-- Task requirements --
All of the data below should be set down again verbatim, without any images.

-- Data segment --
--
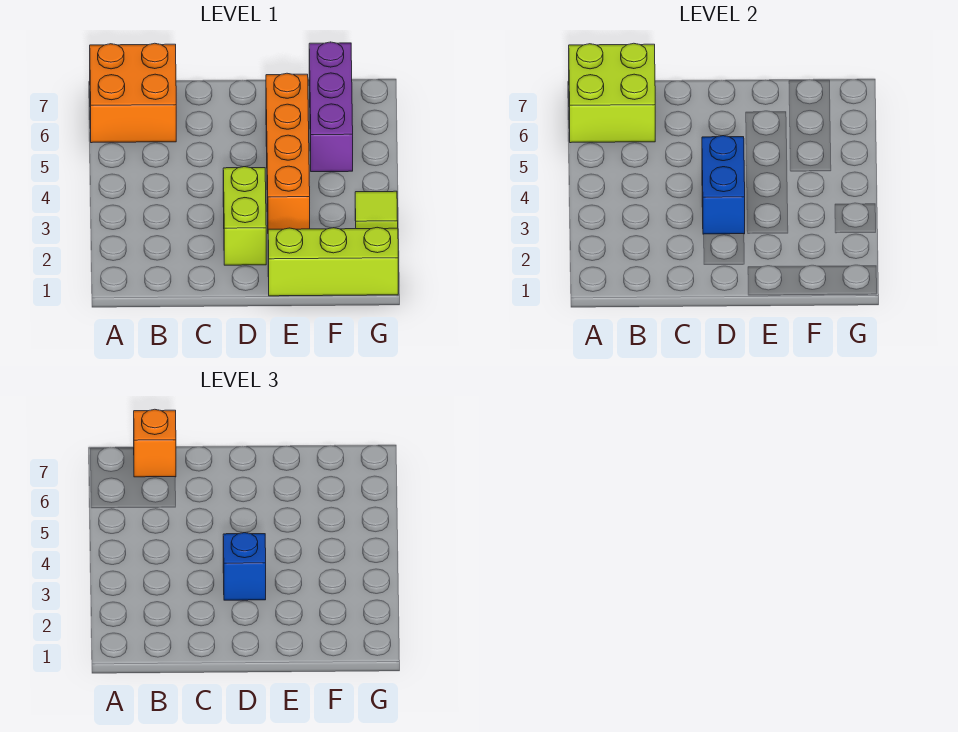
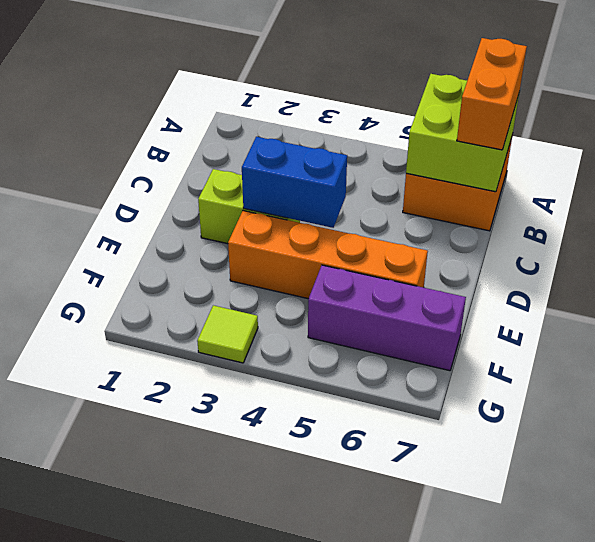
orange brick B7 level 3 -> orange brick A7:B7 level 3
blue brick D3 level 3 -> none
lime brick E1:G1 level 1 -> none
--
-- Output below --
orange brick B7 level 3 -> orange brick A7:B7 level 3
blue brick D3 level 3 -> none
lime brick E1:G1 level 1 -> none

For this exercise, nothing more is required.